## Exercise
Both the line containing "BARO2 pin SCL: A5 -> D11" and the line containing "SONAR1 pin ECHO: D7 -> D9" belong to the span. Output exactly that span from the listing below, and nothing outside it.

## Extracted entries
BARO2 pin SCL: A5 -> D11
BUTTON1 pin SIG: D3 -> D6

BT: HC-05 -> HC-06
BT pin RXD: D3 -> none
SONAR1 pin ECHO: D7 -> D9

--

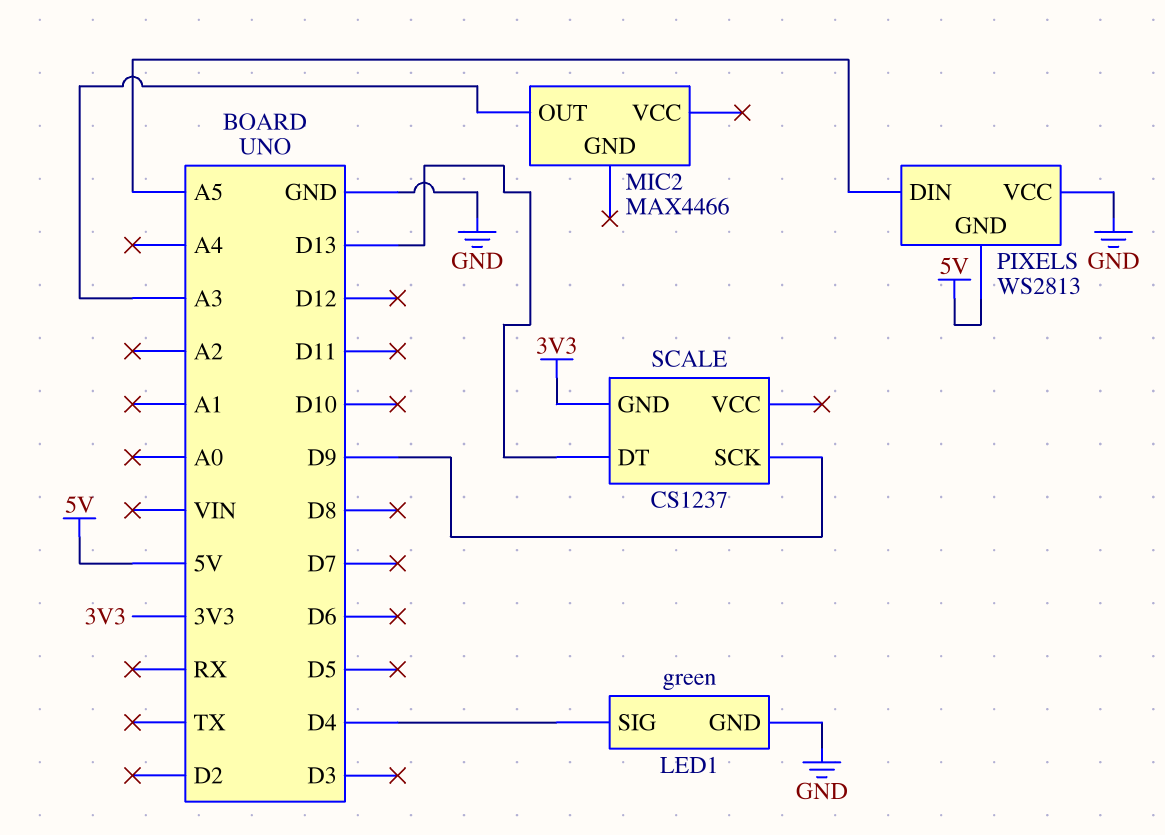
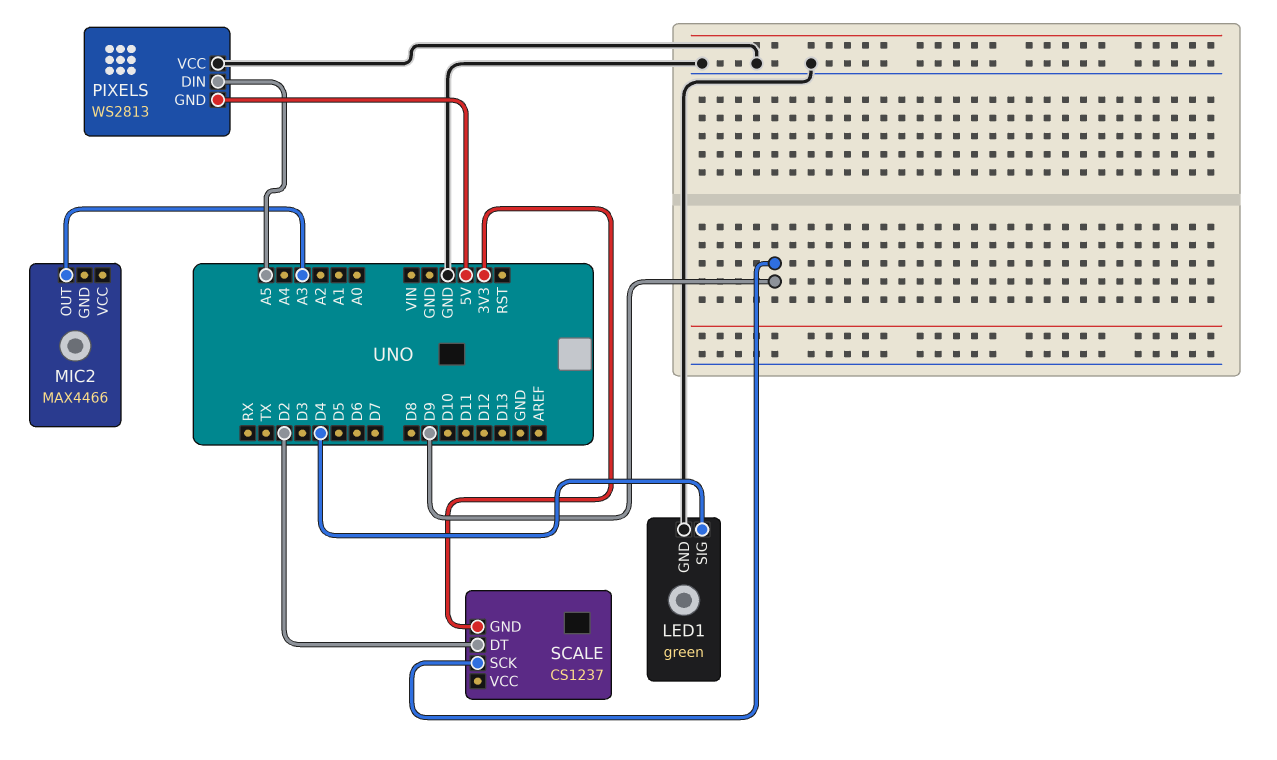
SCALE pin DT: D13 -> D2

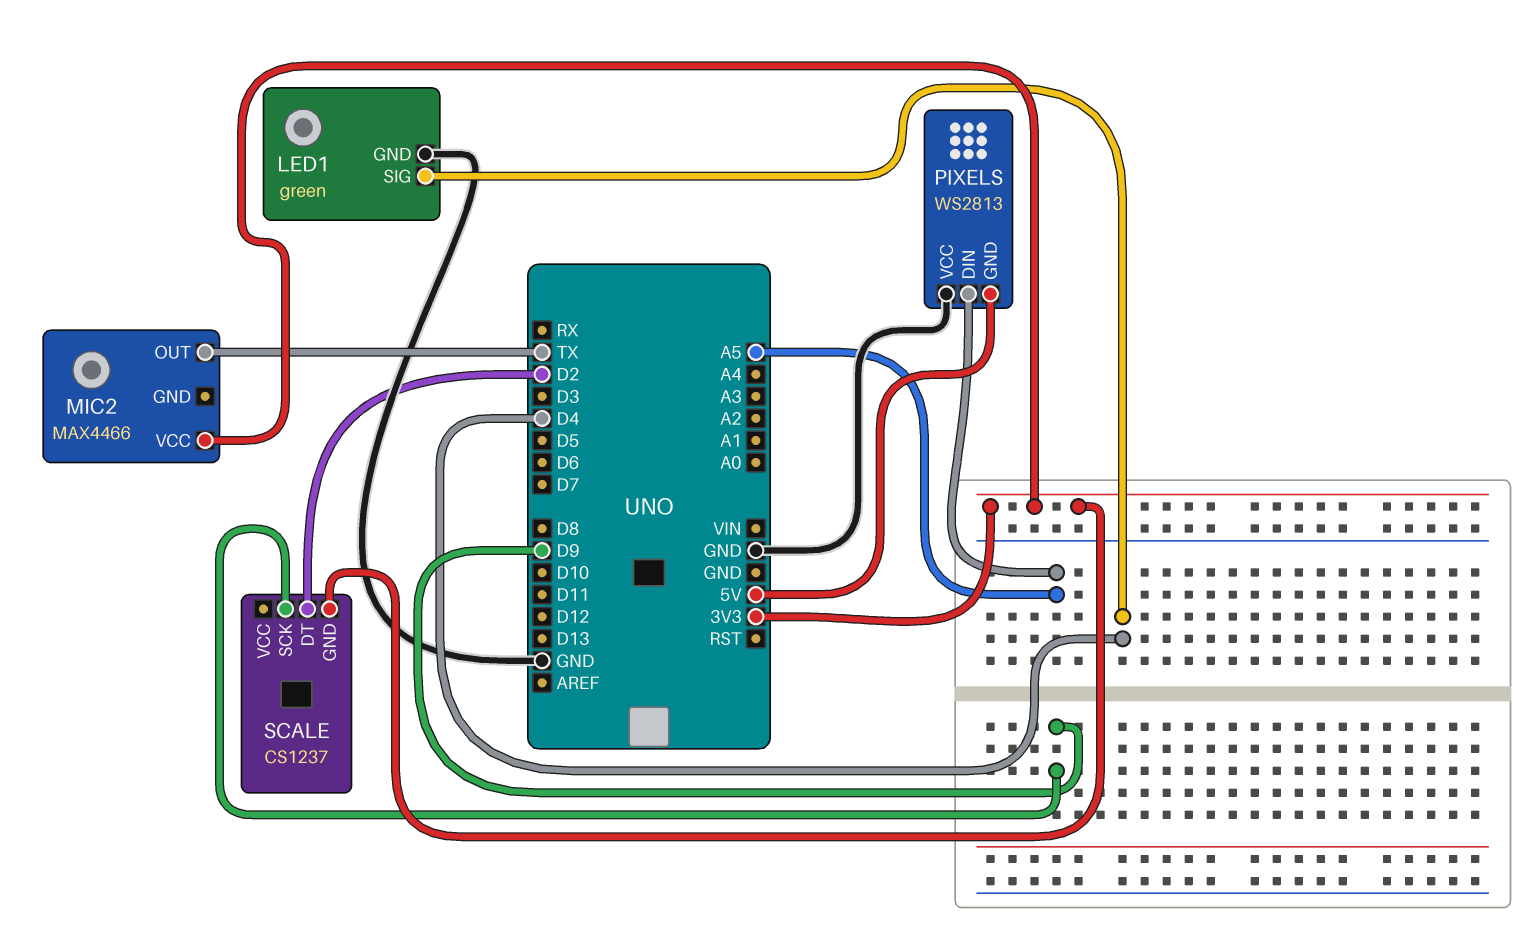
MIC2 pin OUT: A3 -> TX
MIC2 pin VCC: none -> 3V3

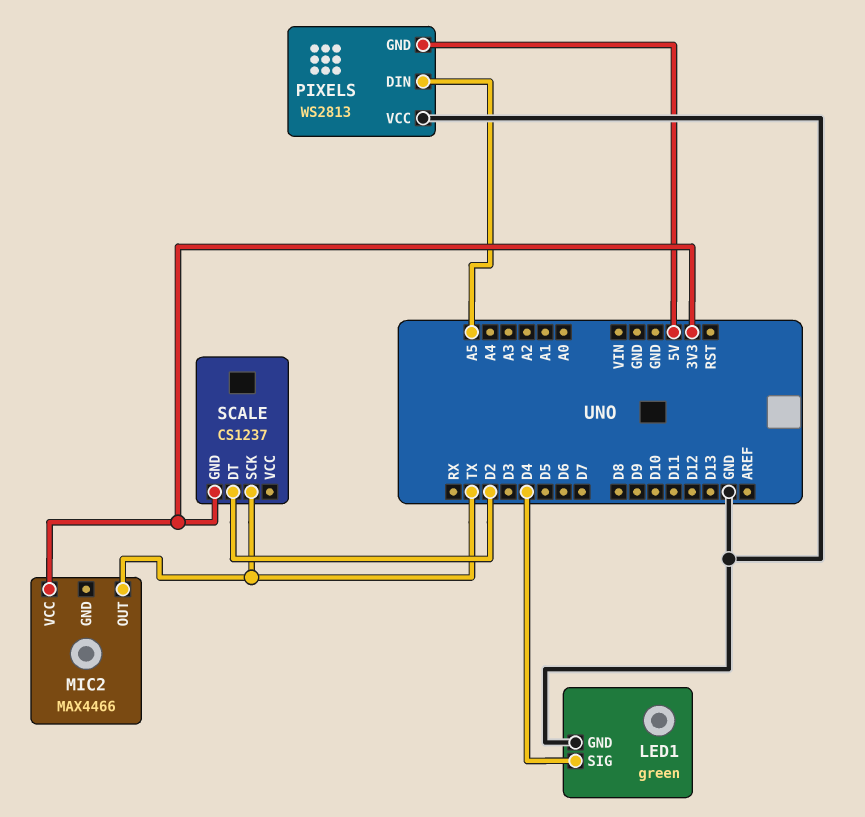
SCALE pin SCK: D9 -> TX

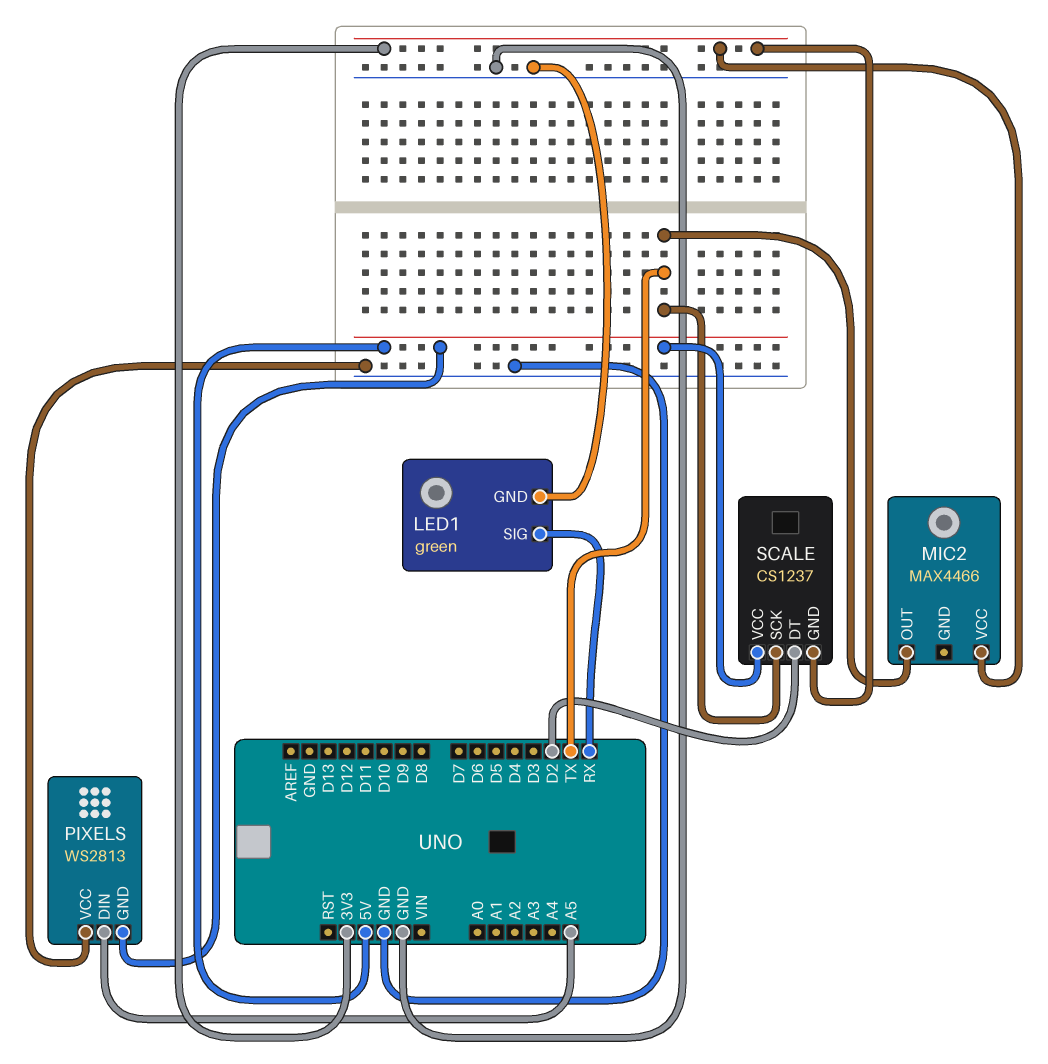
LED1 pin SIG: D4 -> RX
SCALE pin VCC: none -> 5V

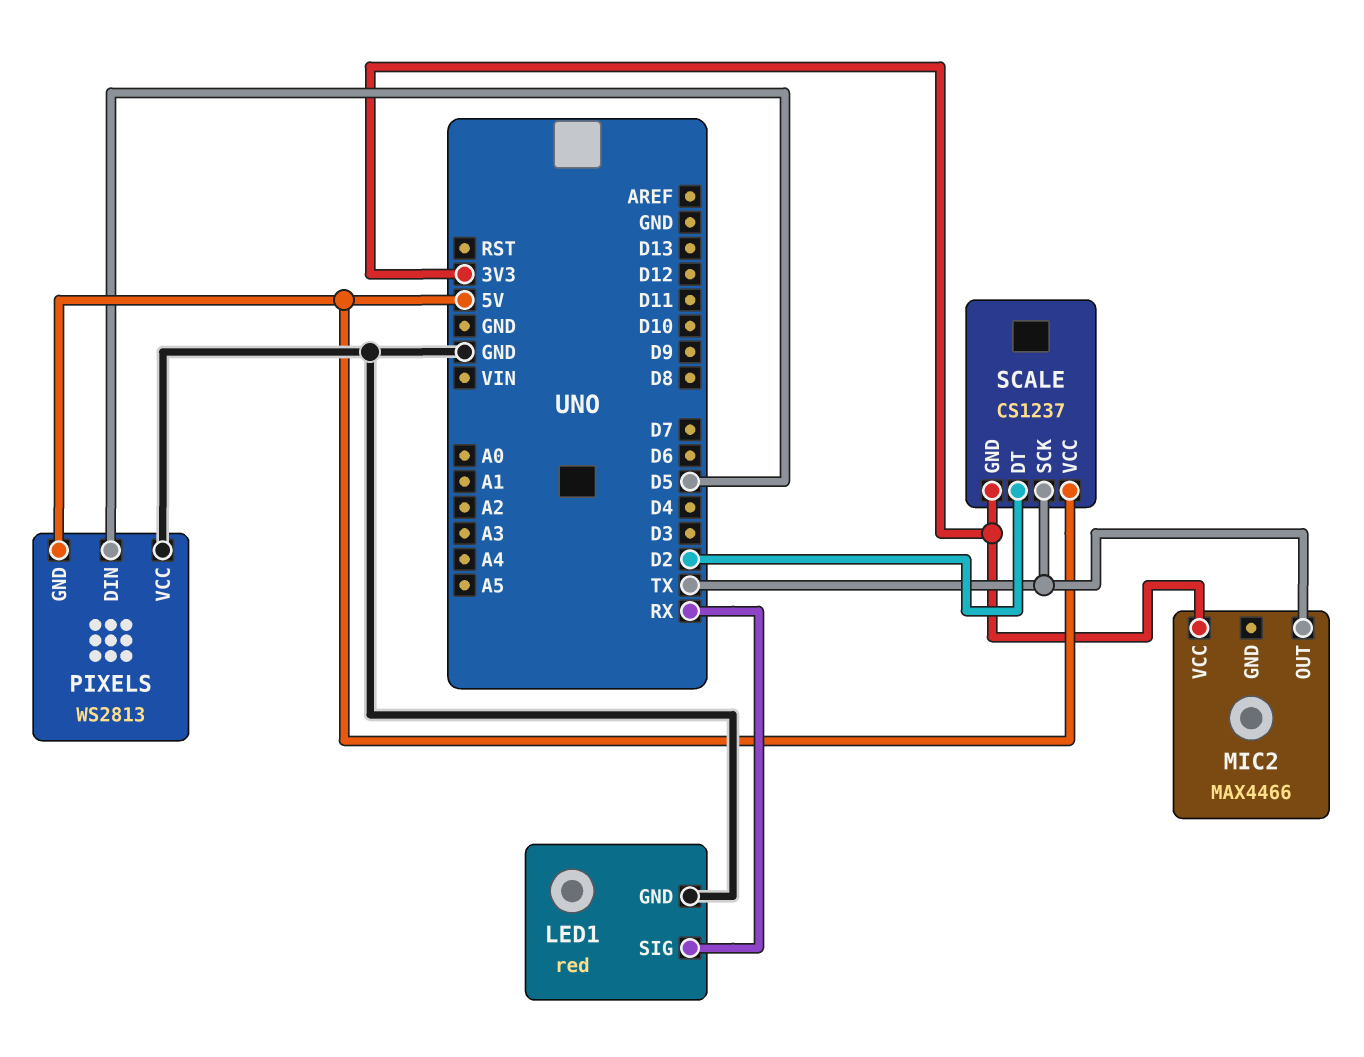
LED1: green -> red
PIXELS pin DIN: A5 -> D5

## Worked solution
BARO2 pin SCL: A5 -> D11
BUTTON1 pin SIG: D3 -> D6

BT: HC-05 -> HC-06
BT pin RXD: D3 -> none
SONAR1 pin ECHO: D7 -> D9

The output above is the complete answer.